- [Work to be completed] Could you copy every line of the data that contains the word "brązowy"?

[Object change descriptions]

Segment Open

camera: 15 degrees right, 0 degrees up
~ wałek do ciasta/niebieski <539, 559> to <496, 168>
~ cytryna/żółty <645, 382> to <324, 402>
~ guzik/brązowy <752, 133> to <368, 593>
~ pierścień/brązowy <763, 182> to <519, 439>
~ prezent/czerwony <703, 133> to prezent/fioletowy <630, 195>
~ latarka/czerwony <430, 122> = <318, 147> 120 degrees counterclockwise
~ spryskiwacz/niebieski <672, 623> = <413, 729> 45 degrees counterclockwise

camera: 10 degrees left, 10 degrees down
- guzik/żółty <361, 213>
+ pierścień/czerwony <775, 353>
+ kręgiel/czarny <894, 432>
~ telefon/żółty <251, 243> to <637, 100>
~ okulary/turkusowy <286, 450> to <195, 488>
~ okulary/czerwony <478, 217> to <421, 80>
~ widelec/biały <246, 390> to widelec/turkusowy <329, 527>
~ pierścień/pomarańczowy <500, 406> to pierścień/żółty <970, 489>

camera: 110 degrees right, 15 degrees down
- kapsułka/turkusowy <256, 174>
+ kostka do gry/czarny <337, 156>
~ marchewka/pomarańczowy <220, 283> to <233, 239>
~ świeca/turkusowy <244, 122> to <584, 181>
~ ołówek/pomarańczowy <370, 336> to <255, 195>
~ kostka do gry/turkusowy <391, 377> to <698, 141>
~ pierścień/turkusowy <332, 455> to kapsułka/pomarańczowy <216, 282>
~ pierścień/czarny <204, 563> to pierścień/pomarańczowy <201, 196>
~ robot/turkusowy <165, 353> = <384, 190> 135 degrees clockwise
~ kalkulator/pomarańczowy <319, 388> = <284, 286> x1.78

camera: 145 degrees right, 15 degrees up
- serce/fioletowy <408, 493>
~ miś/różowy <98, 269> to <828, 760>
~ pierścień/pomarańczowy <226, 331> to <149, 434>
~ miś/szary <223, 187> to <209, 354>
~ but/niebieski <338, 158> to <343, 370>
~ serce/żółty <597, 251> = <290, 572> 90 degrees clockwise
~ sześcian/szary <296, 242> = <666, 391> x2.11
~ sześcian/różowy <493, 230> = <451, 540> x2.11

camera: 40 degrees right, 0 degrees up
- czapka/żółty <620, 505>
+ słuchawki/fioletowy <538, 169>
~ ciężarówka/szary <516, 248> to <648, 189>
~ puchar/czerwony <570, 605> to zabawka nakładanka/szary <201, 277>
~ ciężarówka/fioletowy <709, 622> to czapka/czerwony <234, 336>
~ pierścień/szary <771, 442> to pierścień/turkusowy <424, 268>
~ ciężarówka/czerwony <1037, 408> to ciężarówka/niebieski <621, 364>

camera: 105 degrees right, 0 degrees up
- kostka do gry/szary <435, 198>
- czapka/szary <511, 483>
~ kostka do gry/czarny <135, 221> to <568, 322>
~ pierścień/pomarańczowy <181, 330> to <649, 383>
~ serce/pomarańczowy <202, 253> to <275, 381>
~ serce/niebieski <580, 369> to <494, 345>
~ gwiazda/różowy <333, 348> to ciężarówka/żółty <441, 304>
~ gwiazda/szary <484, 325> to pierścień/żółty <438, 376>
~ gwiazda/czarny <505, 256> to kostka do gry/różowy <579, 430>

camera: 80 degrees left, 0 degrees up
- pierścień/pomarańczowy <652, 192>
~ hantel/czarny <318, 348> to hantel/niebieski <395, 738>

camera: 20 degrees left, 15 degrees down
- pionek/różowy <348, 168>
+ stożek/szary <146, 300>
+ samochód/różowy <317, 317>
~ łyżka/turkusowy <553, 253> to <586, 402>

Segment Closed

- [Written solution]
~ guzik/brązowy <752, 133> to <368, 593>
~ pierścień/brązowy <763, 182> to <519, 439>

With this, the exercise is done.